The records below are to be transcribed exactly as they appear.

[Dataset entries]
_ _ _ _ _ _ _

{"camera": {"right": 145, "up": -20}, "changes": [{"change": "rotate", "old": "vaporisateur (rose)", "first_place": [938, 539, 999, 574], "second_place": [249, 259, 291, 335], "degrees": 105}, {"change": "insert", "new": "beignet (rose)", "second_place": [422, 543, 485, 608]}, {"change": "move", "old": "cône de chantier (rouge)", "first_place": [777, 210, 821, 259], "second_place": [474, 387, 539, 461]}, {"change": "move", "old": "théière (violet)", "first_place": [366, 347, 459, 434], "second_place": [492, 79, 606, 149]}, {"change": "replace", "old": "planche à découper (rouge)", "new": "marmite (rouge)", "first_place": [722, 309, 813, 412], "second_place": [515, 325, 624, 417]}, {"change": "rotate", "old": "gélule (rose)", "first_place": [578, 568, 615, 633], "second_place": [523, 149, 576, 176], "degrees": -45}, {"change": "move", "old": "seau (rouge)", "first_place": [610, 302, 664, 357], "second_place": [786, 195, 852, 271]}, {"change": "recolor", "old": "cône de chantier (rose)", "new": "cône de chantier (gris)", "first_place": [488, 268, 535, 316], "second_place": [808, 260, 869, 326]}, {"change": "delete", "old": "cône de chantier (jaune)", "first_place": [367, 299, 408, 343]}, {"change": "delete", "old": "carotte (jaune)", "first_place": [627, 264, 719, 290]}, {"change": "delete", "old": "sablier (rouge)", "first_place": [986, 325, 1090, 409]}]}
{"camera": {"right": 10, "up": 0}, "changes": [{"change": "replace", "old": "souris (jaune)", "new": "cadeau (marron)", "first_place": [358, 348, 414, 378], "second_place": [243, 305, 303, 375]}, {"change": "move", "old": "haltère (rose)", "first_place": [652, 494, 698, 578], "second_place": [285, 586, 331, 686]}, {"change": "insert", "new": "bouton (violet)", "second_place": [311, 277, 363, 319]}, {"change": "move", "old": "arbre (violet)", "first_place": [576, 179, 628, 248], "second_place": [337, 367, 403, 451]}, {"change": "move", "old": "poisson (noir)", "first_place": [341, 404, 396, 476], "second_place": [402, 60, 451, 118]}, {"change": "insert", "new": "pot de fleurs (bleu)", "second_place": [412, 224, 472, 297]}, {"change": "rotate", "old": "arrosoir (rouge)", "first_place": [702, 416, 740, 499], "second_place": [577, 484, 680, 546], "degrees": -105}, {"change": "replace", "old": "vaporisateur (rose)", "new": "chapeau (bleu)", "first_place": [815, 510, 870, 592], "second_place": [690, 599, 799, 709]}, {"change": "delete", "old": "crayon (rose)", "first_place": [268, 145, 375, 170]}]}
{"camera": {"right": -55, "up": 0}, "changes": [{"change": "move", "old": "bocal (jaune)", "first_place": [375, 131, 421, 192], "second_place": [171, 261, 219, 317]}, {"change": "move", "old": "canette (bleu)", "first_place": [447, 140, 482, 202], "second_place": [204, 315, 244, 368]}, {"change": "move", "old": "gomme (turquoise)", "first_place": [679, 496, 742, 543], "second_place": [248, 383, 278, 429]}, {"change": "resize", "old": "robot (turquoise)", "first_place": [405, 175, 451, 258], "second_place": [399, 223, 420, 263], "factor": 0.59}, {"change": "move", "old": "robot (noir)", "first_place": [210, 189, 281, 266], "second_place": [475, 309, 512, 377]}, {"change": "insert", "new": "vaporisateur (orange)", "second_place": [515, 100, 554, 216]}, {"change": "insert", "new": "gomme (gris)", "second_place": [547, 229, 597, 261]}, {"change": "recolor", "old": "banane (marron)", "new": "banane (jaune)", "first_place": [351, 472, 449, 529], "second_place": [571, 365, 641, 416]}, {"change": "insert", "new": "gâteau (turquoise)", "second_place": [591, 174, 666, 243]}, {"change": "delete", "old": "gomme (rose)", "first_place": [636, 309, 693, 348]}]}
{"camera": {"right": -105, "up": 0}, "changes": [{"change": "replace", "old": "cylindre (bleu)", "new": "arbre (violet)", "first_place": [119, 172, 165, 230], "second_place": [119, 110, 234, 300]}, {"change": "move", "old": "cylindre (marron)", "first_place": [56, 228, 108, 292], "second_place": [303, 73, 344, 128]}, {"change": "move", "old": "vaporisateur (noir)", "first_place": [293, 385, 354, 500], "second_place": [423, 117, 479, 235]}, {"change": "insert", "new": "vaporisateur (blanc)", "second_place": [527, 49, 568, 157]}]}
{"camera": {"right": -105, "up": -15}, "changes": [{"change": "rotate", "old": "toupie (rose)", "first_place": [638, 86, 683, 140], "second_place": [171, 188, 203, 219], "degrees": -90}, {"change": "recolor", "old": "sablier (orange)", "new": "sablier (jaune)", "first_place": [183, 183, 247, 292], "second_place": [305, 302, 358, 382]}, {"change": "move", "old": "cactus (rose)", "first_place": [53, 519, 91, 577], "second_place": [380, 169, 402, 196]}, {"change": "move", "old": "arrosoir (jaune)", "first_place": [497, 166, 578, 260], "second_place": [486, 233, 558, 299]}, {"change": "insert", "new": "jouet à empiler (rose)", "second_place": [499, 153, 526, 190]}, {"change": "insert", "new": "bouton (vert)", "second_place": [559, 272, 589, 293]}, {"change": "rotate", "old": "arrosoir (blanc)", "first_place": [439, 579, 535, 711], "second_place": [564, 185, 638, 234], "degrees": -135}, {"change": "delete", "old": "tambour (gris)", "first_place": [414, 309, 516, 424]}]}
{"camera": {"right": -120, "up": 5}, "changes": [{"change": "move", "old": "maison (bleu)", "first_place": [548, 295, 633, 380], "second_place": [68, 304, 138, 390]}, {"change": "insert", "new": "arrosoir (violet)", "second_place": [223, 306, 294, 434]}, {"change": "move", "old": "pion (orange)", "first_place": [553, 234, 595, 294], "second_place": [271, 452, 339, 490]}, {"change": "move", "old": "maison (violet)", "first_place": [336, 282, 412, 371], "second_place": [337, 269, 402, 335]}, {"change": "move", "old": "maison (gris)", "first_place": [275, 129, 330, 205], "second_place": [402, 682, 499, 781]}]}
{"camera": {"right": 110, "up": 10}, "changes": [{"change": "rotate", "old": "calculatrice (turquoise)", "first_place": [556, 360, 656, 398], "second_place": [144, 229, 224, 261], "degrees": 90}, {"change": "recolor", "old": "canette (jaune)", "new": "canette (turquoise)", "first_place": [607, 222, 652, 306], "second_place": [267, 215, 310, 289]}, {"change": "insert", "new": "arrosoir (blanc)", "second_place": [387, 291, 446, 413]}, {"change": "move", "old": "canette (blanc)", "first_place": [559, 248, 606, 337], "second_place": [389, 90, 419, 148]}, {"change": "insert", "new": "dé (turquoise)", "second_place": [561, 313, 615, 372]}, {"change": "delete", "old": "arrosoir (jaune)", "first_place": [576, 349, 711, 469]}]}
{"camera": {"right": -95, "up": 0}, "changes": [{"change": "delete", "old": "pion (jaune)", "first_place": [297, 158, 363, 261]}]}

_ _ _ _ _ _ _

# [Exercise result]
{"camera": {"right": 145, "up": -20}, "changes": [{"change": "rotate", "old": "vaporisateur (rose)", "first_place": [938, 539, 999, 574], "second_place": [249, 259, 291, 335], "degrees": 105}, {"change": "insert", "new": "beignet (rose)", "second_place": [422, 543, 485, 608]}, {"change": "move", "old": "cône de chantier (rouge)", "first_place": [777, 210, 821, 259], "second_place": [474, 387, 539, 461]}, {"change": "move", "old": "théière (violet)", "first_place": [366, 347, 459, 434], "second_place": [492, 79, 606, 149]}, {"change": "replace", "old": "planche à découper (rouge)", "new": "marmite (rouge)", "first_place": [722, 309, 813, 412], "second_place": [515, 325, 624, 417]}, {"change": "rotate", "old": "gélule (rose)", "first_place": [578, 568, 615, 633], "second_place": [523, 149, 576, 176], "degrees": -45}, {"change": "move", "old": "seau (rouge)", "first_place": [610, 302, 664, 357], "second_place": [786, 195, 852, 271]}, {"change": "recolor", "old": "cône de chantier (rose)", "new": "cône de chantier (gris)", "first_place": [488, 268, 535, 316], "second_place": [808, 260, 869, 326]}, {"change": "delete", "old": "cône de chantier (jaune)", "first_place": [367, 299, 408, 343]}, {"change": "delete", "old": "carotte (jaune)", "first_place": [627, 264, 719, 290]}, {"change": "delete", "old": "sablier (rouge)", "first_place": [986, 325, 1090, 409]}]}
{"camera": {"right": 10, "up": 0}, "changes": [{"change": "replace", "old": "souris (jaune)", "new": "cadeau (marron)", "first_place": [358, 348, 414, 378], "second_place": [243, 305, 303, 375]}, {"change": "move", "old": "haltère (rose)", "first_place": [652, 494, 698, 578], "second_place": [285, 586, 331, 686]}, {"change": "insert", "new": "bouton (violet)", "second_place": [311, 277, 363, 319]}, {"change": "move", "old": "arbre (violet)", "first_place": [576, 179, 628, 248], "second_place": [337, 367, 403, 451]}, {"change": "move", "old": "poisson (noir)", "first_place": [341, 404, 396, 476], "second_place": [402, 60, 451, 118]}, {"change": "insert", "new": "pot de fleurs (bleu)", "second_place": [412, 224, 472, 297]}, {"change": "rotate", "old": "arrosoir (rouge)", "first_place": [702, 416, 740, 499], "second_place": [577, 484, 680, 546], "degrees": -105}, {"change": "replace", "old": "vaporisateur (rose)", "new": "chapeau (bleu)", "first_place": [815, 510, 870, 592], "second_place": [690, 599, 799, 709]}, {"change": "delete", "old": "crayon (rose)", "first_place": [268, 145, 375, 170]}]}
{"camera": {"right": -55, "up": 0}, "changes": [{"change": "move", "old": "bocal (jaune)", "first_place": [375, 131, 421, 192], "second_place": [171, 261, 219, 317]}, {"change": "move", "old": "canette (bleu)", "first_place": [447, 140, 482, 202], "second_place": [204, 315, 244, 368]}, {"change": "move", "old": "gomme (turquoise)", "first_place": [679, 496, 742, 543], "second_place": [248, 383, 278, 429]}, {"change": "resize", "old": "robot (turquoise)", "first_place": [405, 175, 451, 258], "second_place": [399, 223, 420, 263], "factor": 0.59}, {"change": "move", "old": "robot (noir)", "first_place": [210, 189, 281, 266], "second_place": [475, 309, 512, 377]}, {"change": "insert", "new": "vaporisateur (orange)", "second_place": [515, 100, 554, 216]}, {"change": "insert", "new": "gomme (gris)", "second_place": [547, 229, 597, 261]}, {"change": "recolor", "old": "banane (marron)", "new": "banane (jaune)", "first_place": [351, 472, 449, 529], "second_place": [571, 365, 641, 416]}, {"change": "insert", "new": "gâteau (turquoise)", "second_place": [591, 174, 666, 243]}, {"change": "delete", "old": "gomme (rose)", "first_place": [636, 309, 693, 348]}]}
{"camera": {"right": -105, "up": 0}, "changes": [{"change": "replace", "old": "cylindre (bleu)", "new": "arbre (violet)", "first_place": [119, 172, 165, 230], "second_place": [119, 110, 234, 300]}, {"change": "move", "old": "cylindre (marron)", "first_place": [56, 228, 108, 292], "second_place": [303, 73, 344, 128]}, {"change": "move", "old": "vaporisateur (noir)", "first_place": [293, 385, 354, 500], "second_place": [423, 117, 479, 235]}, {"change": "insert", "new": "vaporisateur (blanc)", "second_place": [527, 49, 568, 157]}]}
{"camera": {"right": -105, "up": -15}, "changes": [{"change": "rotate", "old": "toupie (rose)", "first_place": [638, 86, 683, 140], "second_place": [171, 188, 203, 219], "degrees": -90}, {"change": "recolor", "old": "sablier (orange)", "new": "sablier (jaune)", "first_place": [183, 183, 247, 292], "second_place": [305, 302, 358, 382]}, {"change": "move", "old": "cactus (rose)", "first_place": [53, 519, 91, 577], "second_place": [380, 169, 402, 196]}, {"change": "move", "old": "arrosoir (jaune)", "first_place": [497, 166, 578, 260], "second_place": [486, 233, 558, 299]}, {"change": "insert", "new": "jouet à empiler (rose)", "second_place": [499, 153, 526, 190]}, {"change": "insert", "new": "bouton (vert)", "second_place": [559, 272, 589, 293]}, {"change": "rotate", "old": "arrosoir (blanc)", "first_place": [439, 579, 535, 711], "second_place": [564, 185, 638, 234], "degrees": -135}, {"change": "delete", "old": "tambour (gris)", "first_place": [414, 309, 516, 424]}]}
{"camera": {"right": -120, "up": 5}, "changes": [{"change": "move", "old": "maison (bleu)", "first_place": [548, 295, 633, 380], "second_place": [68, 304, 138, 390]}, {"change": "insert", "new": "arrosoir (violet)", "second_place": [223, 306, 294, 434]}, {"change": "move", "old": "pion (orange)", "first_place": [553, 234, 595, 294], "second_place": [271, 452, 339, 490]}, {"change": "move", "old": "maison (violet)", "first_place": [336, 282, 412, 371], "second_place": [337, 269, 402, 335]}, {"change": "move", "old": "maison (gris)", "first_place": [275, 129, 330, 205], "second_place": [402, 682, 499, 781]}]}
{"camera": {"right": 110, "up": 10}, "changes": [{"change": "rotate", "old": "calculatrice (turquoise)", "first_place": [556, 360, 656, 398], "second_place": [144, 229, 224, 261], "degrees": 90}, {"change": "recolor", "old": "canette (jaune)", "new": "canette (turquoise)", "first_place": [607, 222, 652, 306], "second_place": [267, 215, 310, 289]}, {"change": "insert", "new": "arrosoir (blanc)", "second_place": [387, 291, 446, 413]}, {"change": "move", "old": "canette (blanc)", "first_place": [559, 248, 606, 337], "second_place": [389, 90, 419, 148]}, {"change": "insert", "new": "dé (turquoise)", "second_place": [561, 313, 615, 372]}, {"change": "delete", "old": "arrosoir (jaune)", "first_place": [576, 349, 711, 469]}]}
{"camera": {"right": -95, "up": 0}, "changes": [{"change": "delete", "old": "pion (jaune)", "first_place": [297, 158, 363, 261]}]}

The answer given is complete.